**EXERCISE AIM:**
Output the material exactly, keeping every line intact.

**INPUT RECORDS:**
=== Begin Enclosure ===
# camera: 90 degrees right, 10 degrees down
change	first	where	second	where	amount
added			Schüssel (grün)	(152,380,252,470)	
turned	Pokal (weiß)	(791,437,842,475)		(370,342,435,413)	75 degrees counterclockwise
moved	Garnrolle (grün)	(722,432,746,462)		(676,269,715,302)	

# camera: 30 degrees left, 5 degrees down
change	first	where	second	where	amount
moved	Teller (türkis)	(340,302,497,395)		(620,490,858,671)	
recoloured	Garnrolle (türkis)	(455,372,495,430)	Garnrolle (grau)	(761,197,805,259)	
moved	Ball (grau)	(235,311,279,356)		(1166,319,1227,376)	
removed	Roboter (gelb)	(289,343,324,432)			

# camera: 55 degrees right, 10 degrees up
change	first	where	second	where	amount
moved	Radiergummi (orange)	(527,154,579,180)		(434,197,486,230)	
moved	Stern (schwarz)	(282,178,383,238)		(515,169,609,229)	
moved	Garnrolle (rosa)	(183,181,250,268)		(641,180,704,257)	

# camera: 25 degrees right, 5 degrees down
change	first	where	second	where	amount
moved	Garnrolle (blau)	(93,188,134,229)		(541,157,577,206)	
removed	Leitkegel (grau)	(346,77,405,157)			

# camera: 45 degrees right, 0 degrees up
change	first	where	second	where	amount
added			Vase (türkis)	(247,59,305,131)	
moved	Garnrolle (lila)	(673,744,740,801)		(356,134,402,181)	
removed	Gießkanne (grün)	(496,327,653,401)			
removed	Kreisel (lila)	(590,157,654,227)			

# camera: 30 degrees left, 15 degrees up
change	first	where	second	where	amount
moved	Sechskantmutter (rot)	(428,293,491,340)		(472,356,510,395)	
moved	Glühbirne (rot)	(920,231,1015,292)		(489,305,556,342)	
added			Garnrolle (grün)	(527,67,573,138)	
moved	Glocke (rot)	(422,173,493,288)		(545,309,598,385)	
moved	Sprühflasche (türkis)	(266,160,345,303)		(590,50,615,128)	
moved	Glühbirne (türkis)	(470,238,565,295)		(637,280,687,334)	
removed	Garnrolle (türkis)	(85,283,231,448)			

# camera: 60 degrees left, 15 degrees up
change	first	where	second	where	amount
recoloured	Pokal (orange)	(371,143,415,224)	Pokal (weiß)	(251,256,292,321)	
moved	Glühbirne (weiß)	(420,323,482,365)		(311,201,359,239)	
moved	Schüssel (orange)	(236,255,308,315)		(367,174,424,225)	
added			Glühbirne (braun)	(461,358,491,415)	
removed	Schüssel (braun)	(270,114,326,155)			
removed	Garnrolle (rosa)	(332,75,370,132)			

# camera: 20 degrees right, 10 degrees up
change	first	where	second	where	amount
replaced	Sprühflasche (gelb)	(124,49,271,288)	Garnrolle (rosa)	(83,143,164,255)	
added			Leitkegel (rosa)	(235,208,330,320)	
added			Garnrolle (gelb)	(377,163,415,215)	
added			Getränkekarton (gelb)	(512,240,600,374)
=== End Enclosure ===
**RESPONSE TO THIS EXERCISE:**
# camera: 90 degrees right, 10 degrees down
change	first	where	second	where	amount
added			Schüssel (grün)	(152,380,252,470)	
turned	Pokal (weiß)	(791,437,842,475)		(370,342,435,413)	75 degrees counterclockwise
moved	Garnrolle (grün)	(722,432,746,462)		(676,269,715,302)	

# camera: 30 degrees left, 5 degrees down
change	first	where	second	where	amount
moved	Teller (türkis)	(340,302,497,395)		(620,490,858,671)	
recoloured	Garnrolle (türkis)	(455,372,495,430)	Garnrolle (grau)	(761,197,805,259)	
moved	Ball (grau)	(235,311,279,356)		(1166,319,1227,376)	
removed	Roboter (gelb)	(289,343,324,432)			

# camera: 55 degrees right, 10 degrees up
change	first	where	second	where	amount
moved	Radiergummi (orange)	(527,154,579,180)		(434,197,486,230)	
moved	Stern (schwarz)	(282,178,383,238)		(515,169,609,229)	
moved	Garnrolle (rosa)	(183,181,250,268)		(641,180,704,257)	

# camera: 25 degrees right, 5 degrees down
change	first	where	second	where	amount
moved	Garnrolle (blau)	(93,188,134,229)		(541,157,577,206)	
removed	Leitkegel (grau)	(346,77,405,157)			

# camera: 45 degrees right, 0 degrees up
change	first	where	second	where	amount
added			Vase (türkis)	(247,59,305,131)	
moved	Garnrolle (lila)	(673,744,740,801)		(356,134,402,181)	
removed	Gießkanne (grün)	(496,327,653,401)			
removed	Kreisel (lila)	(590,157,654,227)			

# camera: 30 degrees left, 15 degrees up
change	first	where	second	where	amount
moved	Sechskantmutter (rot)	(428,293,491,340)		(472,356,510,395)	
moved	Glühbirne (rot)	(920,231,1015,292)		(489,305,556,342)	
added			Garnrolle (grün)	(527,67,573,138)	
moved	Glocke (rot)	(422,173,493,288)		(545,309,598,385)	
moved	Sprühflasche (türkis)	(266,160,345,303)		(590,50,615,128)	
moved	Glühbirne (türkis)	(470,238,565,295)		(637,280,687,334)	
removed	Garnrolle (türkis)	(85,283,231,448)			

# camera: 60 degrees left, 15 degrees up
change	first	where	second	where	amount
recoloured	Pokal (orange)	(371,143,415,224)	Pokal (weiß)	(251,256,292,321)	
moved	Glühbirne (weiß)	(420,323,482,365)		(311,201,359,239)	
moved	Schüssel (orange)	(236,255,308,315)		(367,174,424,225)	
added			Glühbirne (braun)	(461,358,491,415)	
removed	Schüssel (braun)	(270,114,326,155)			
removed	Garnrolle (rosa)	(332,75,370,132)			

# camera: 20 degrees right, 10 degrees up
change	first	where	second	where	amount
replaced	Sprühflasche (gelb)	(124,49,271,288)	Garnrolle (rosa)	(83,143,164,255)	
added			Leitkegel (rosa)	(235,208,330,320)	
added			Garnrolle (gelb)	(377,163,415,215)	
added			Getränkekarton (gelb)	(512,240,600,374)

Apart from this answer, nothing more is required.